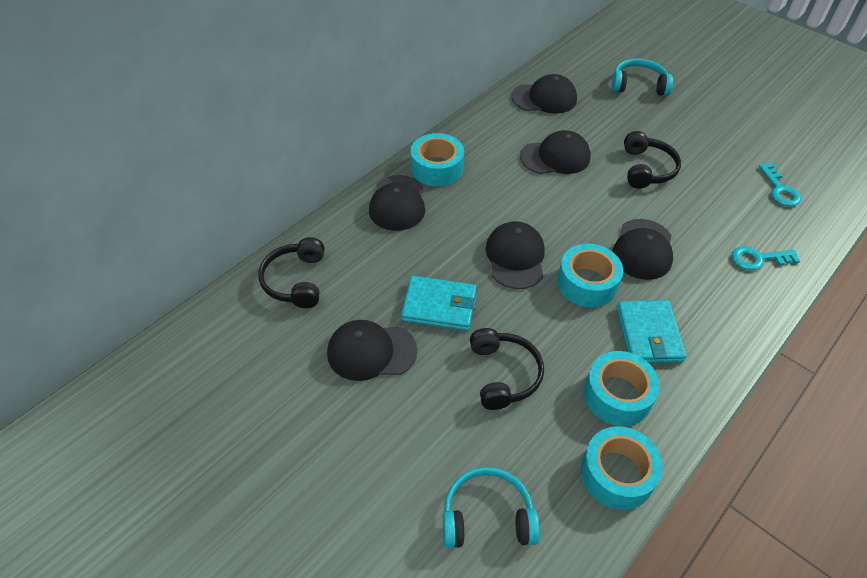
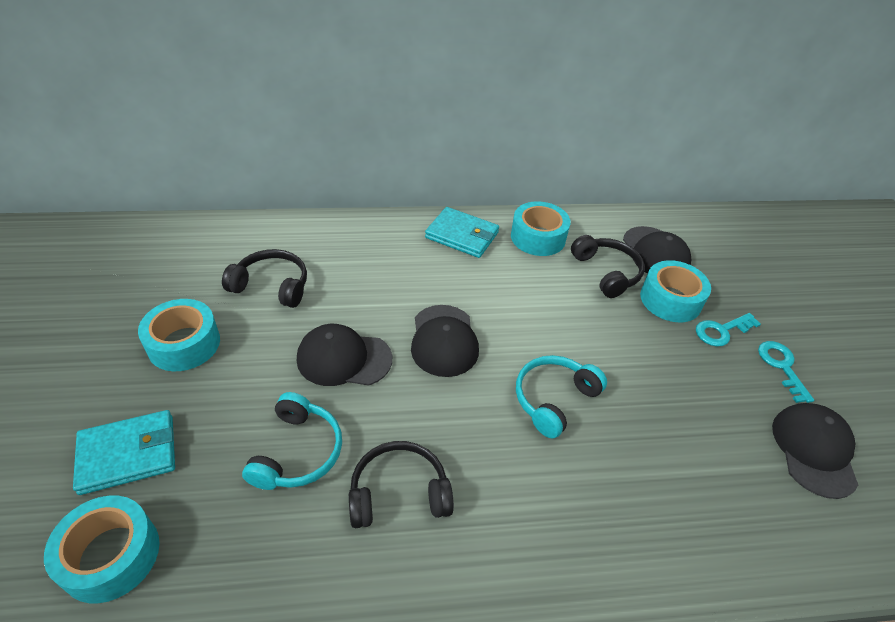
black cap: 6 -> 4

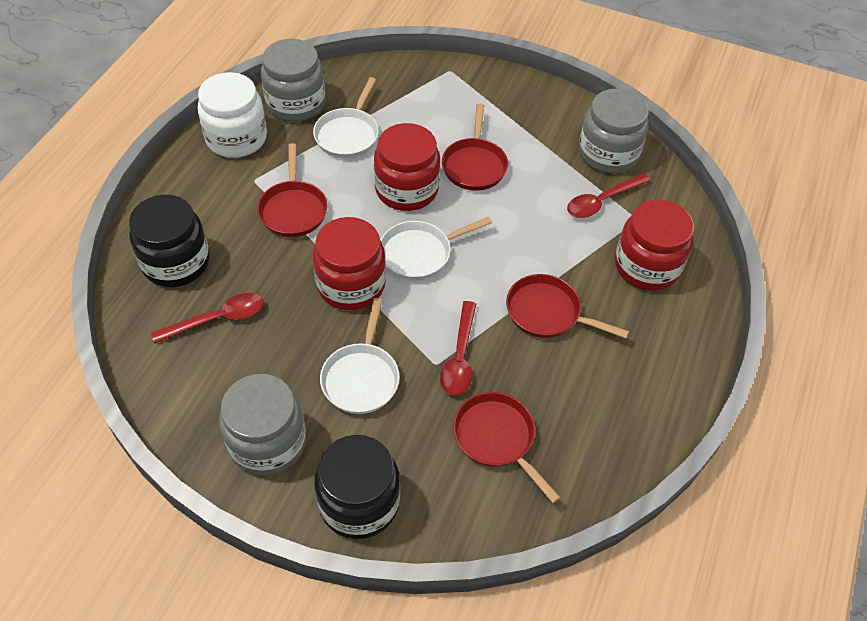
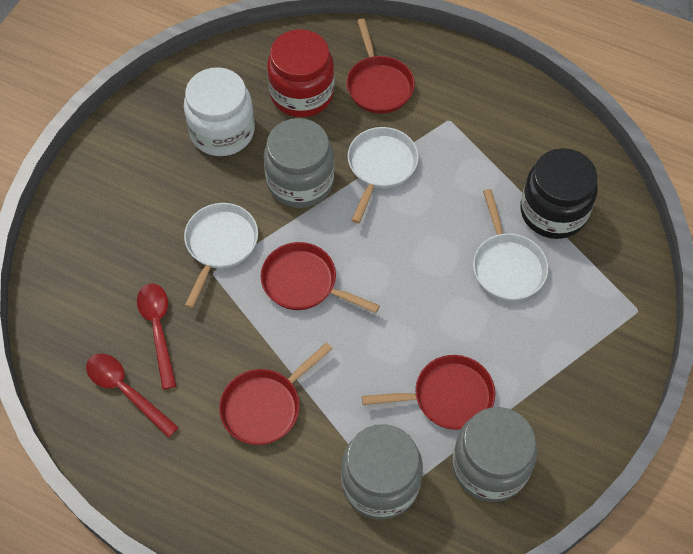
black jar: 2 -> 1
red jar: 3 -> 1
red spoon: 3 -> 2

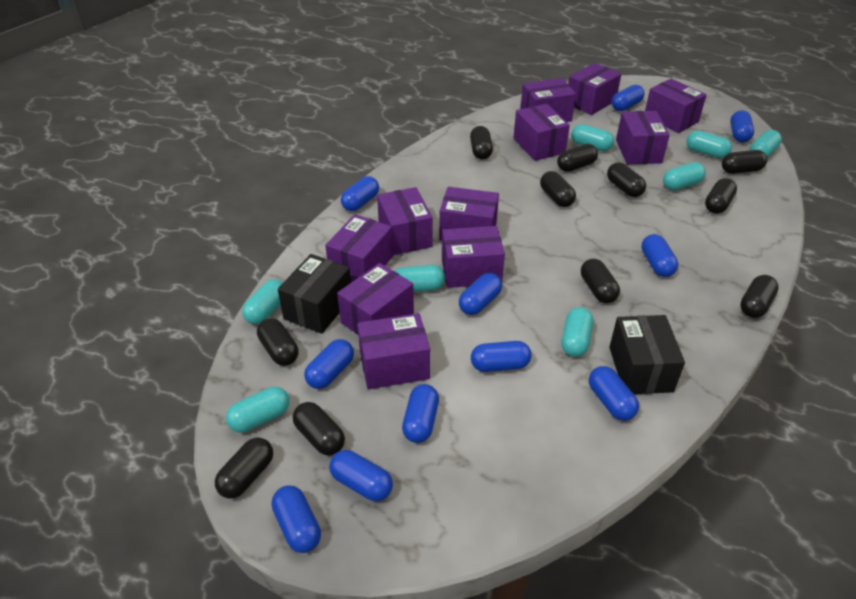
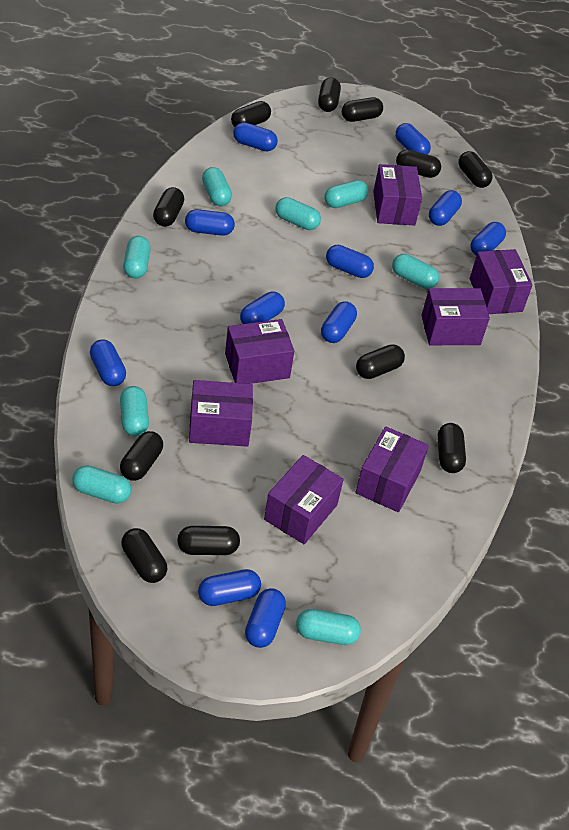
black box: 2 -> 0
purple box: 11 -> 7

----------------------------------------

→ **Exercise prompt**
Any picture in the data is to be skipped, while each line is returned exactly as written.

→ **Reply to the task**
black cap: 6 -> 4

black jar: 2 -> 1
red jar: 3 -> 1
red spoon: 3 -> 2

black box: 2 -> 0
purple box: 11 -> 7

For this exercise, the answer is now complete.